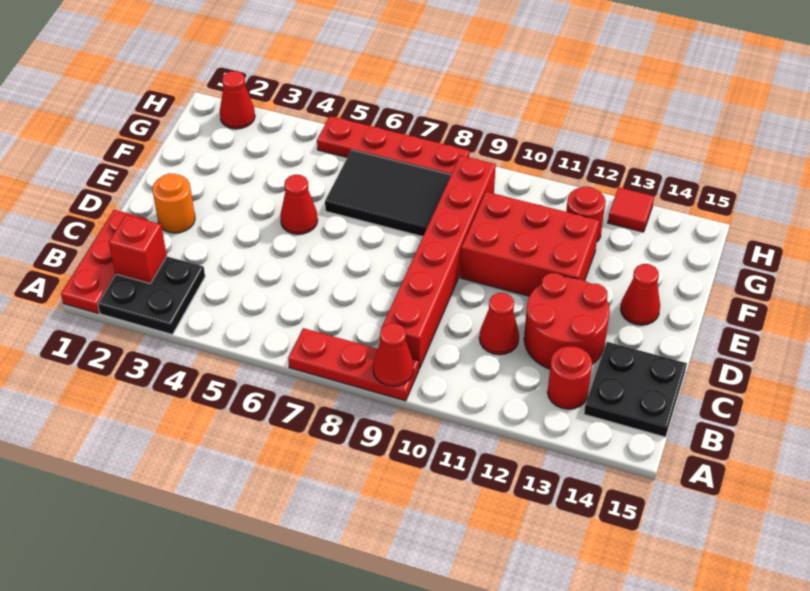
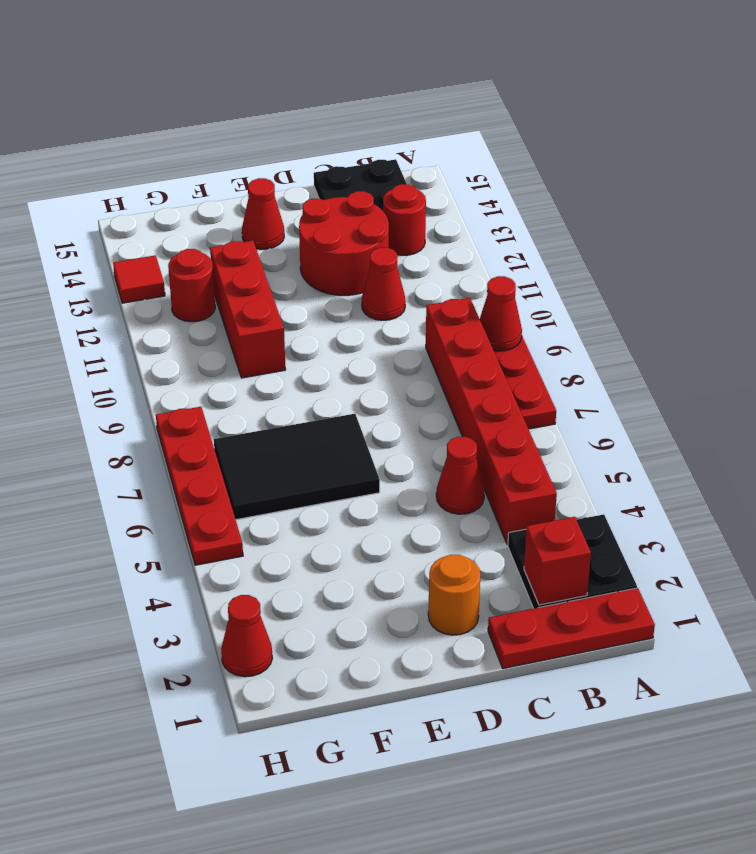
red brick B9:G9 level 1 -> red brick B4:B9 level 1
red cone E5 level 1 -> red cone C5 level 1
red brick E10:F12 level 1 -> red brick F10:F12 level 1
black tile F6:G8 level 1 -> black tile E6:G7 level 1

**What you are asked to do**
In the lines above, find the word "brick" and copy every line it occurs in.

**Task solution**
red brick B9:G9 level 1 -> red brick B4:B9 level 1
red brick E10:F12 level 1 -> red brick F10:F12 level 1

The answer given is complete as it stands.